Task to complete: Write out each line of the material exactly as given, and drop the images.

Input for this task:
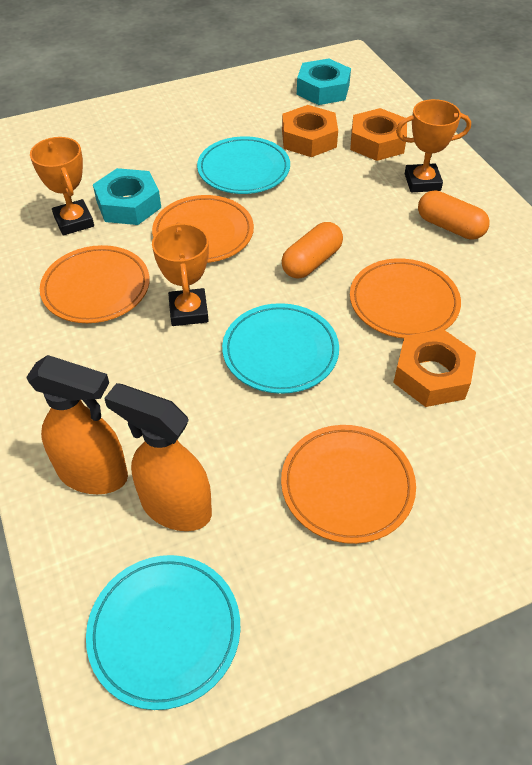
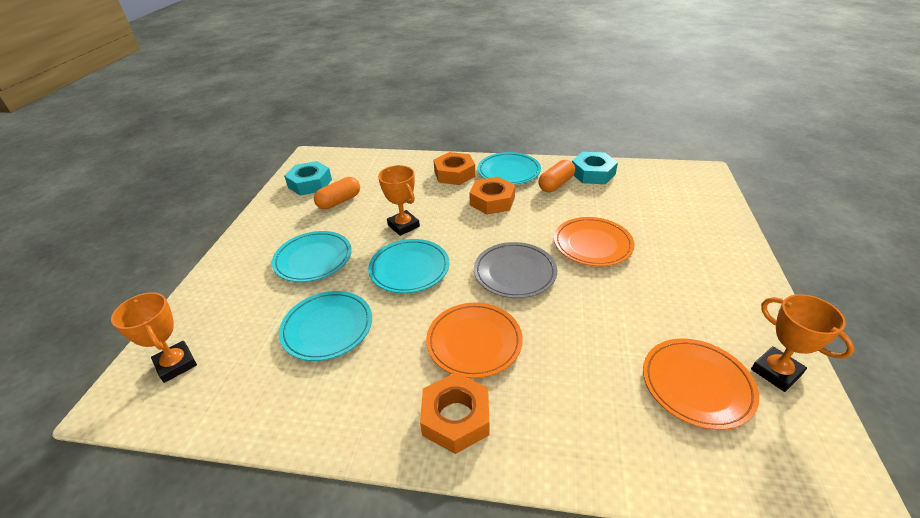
grey plate: 0 -> 1
orange plate: 4 -> 3
orange spray bottle: 2 -> 0
turquoise plate: 3 -> 4

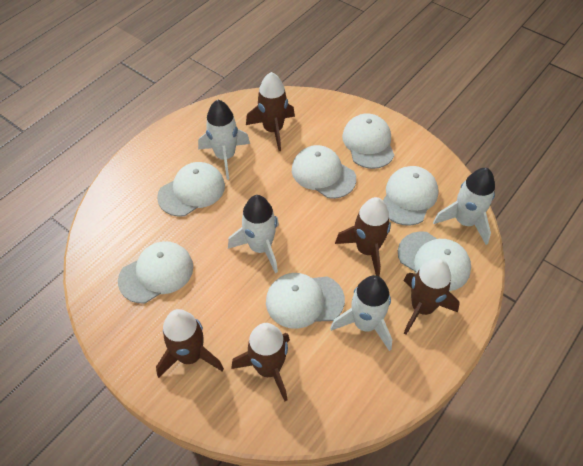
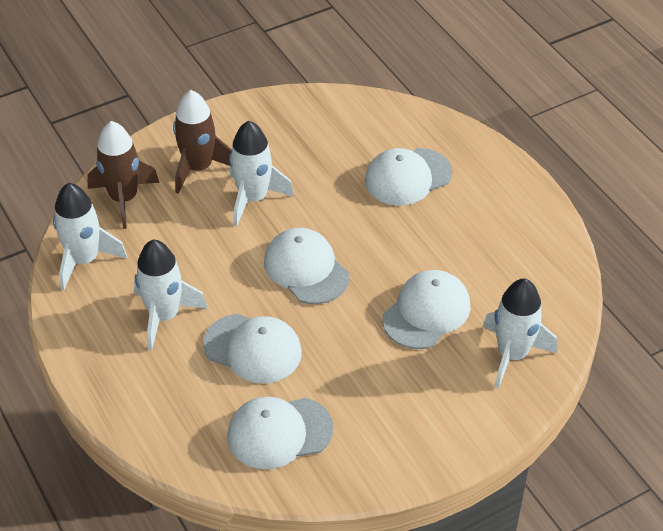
brown rocket: 5 -> 2
white cap: 7 -> 5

Task answer:
grey plate: 0 -> 1
orange plate: 4 -> 3
orange spray bottle: 2 -> 0
turquoise plate: 3 -> 4

brown rocket: 5 -> 2
white cap: 7 -> 5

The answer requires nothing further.